=== Section Start ===

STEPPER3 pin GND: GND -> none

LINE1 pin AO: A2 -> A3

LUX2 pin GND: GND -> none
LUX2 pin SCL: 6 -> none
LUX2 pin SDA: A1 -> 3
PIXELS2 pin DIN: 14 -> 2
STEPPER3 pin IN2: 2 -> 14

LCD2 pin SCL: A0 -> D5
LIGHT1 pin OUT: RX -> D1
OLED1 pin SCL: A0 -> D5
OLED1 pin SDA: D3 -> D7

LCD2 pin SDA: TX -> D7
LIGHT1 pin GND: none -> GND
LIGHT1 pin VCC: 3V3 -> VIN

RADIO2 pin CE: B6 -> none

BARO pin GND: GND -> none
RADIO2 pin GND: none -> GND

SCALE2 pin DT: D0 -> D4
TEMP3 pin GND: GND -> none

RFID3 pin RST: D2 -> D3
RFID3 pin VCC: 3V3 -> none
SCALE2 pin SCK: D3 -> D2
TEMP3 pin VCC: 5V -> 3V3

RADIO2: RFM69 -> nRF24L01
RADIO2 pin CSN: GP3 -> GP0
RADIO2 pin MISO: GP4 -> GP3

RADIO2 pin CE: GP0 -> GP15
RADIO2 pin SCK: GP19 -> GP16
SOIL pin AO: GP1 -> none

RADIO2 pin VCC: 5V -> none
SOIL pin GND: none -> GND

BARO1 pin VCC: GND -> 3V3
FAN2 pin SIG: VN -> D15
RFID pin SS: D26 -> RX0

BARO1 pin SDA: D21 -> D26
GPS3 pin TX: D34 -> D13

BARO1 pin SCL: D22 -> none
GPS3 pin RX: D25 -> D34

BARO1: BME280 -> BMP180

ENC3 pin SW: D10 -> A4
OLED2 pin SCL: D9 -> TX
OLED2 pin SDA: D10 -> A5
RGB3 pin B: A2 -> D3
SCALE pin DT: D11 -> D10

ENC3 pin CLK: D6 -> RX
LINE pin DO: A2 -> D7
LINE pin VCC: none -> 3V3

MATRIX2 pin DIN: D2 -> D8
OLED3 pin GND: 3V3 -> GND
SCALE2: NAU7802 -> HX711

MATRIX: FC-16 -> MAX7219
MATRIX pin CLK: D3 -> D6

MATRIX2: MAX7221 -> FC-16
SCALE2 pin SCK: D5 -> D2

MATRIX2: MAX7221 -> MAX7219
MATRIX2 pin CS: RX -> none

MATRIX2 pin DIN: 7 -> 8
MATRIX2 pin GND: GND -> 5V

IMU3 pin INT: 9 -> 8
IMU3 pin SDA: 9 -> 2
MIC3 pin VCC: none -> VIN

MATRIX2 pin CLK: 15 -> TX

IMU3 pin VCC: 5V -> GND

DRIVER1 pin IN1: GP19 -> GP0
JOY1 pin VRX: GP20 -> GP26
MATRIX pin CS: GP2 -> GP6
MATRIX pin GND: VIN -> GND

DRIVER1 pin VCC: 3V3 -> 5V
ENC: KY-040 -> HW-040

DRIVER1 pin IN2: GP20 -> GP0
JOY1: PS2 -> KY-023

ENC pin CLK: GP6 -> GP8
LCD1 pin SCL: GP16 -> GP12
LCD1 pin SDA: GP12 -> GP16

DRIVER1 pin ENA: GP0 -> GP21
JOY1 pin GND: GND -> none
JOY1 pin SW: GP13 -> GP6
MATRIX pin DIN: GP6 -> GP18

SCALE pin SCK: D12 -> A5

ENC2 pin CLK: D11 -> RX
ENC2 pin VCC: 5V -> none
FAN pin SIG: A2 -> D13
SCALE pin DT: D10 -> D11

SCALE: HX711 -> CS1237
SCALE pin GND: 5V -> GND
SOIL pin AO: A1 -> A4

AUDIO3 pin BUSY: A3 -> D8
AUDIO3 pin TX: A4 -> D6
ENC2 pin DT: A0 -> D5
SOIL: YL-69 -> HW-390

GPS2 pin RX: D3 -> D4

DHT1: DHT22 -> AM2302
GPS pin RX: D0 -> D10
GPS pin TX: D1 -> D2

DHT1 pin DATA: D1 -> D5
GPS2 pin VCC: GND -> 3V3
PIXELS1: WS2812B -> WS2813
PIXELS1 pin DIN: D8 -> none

=== Section End ===

## What needs to be done:
List every line from the entries above in which "SOIL" appears.

## Response:
SOIL pin AO: GP1 -> none
SOIL pin GND: none -> GND
SOIL pin AO: A1 -> A4
SOIL: YL-69 -> HW-390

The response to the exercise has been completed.